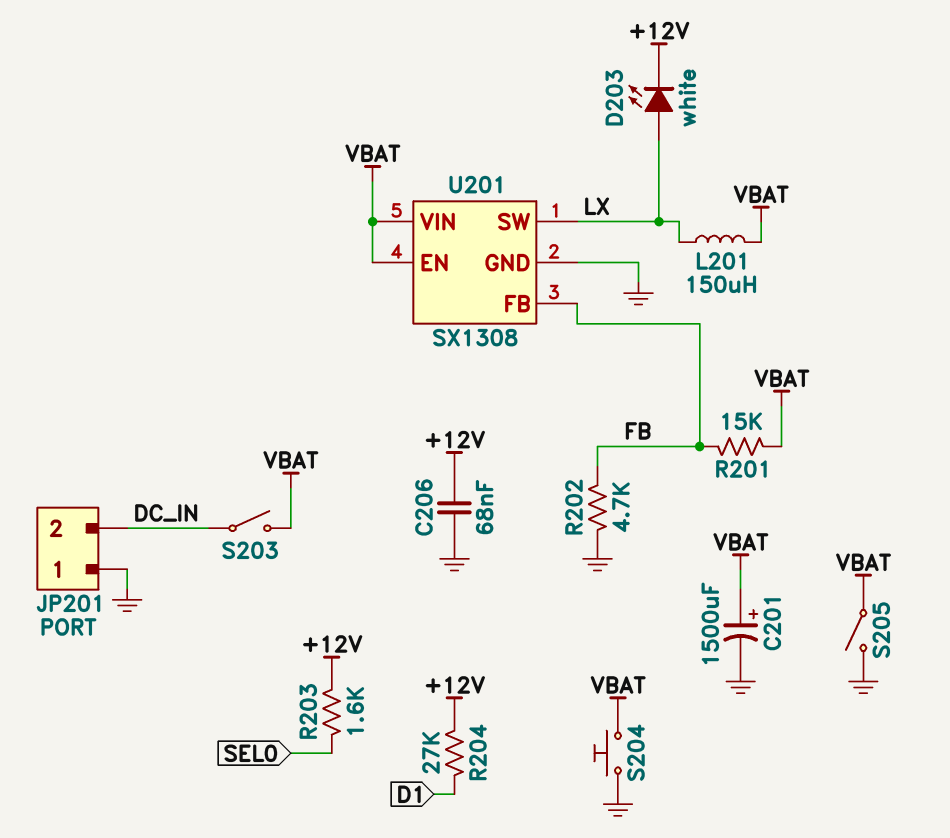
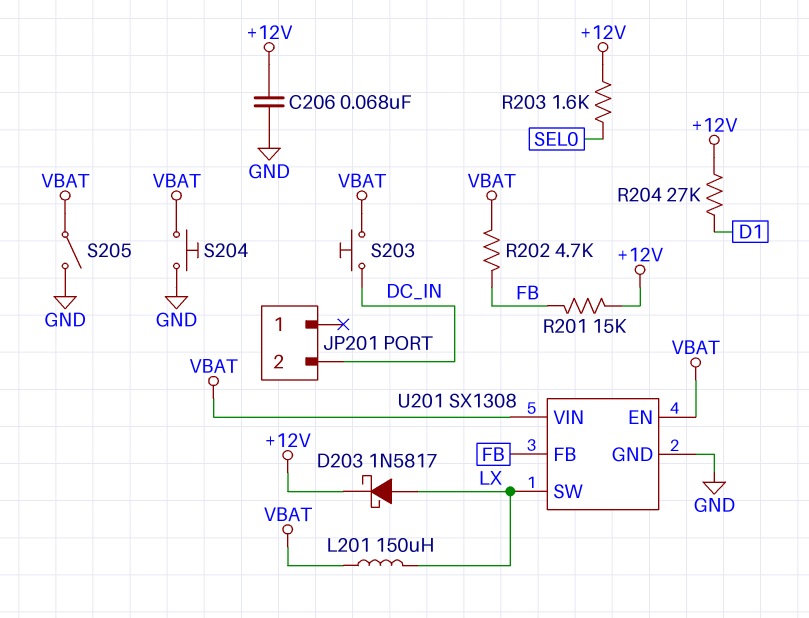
C201: 1500uF (plus VBAT, minus GND) -> none
D203: LED white (A LX, K +12V) -> schottky 1N5817 (A LX, K +12V)
JP201 pin 1: GND -> none
R201: 15k (FB, VBAT) -> 15k (+12V, FB)
R202: 4.7k (FB, GND) -> 4.7k (FB, VBAT)
S203: switch (DC_IN, VBAT) -> button (DC_IN, VBAT)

◇ ◇ ◇ ◇

### WORK ORDER
Reproduce all the records verbatim, excluding images.

### SOLUTION
C201: 1500uF (plus VBAT, minus GND) -> none
D203: LED white (A LX, K +12V) -> schottky 1N5817 (A LX, K +12V)
JP201 pin 1: GND -> none
R201: 15k (FB, VBAT) -> 15k (+12V, FB)
R202: 4.7k (FB, GND) -> 4.7k (FB, VBAT)
S203: switch (DC_IN, VBAT) -> button (DC_IN, VBAT)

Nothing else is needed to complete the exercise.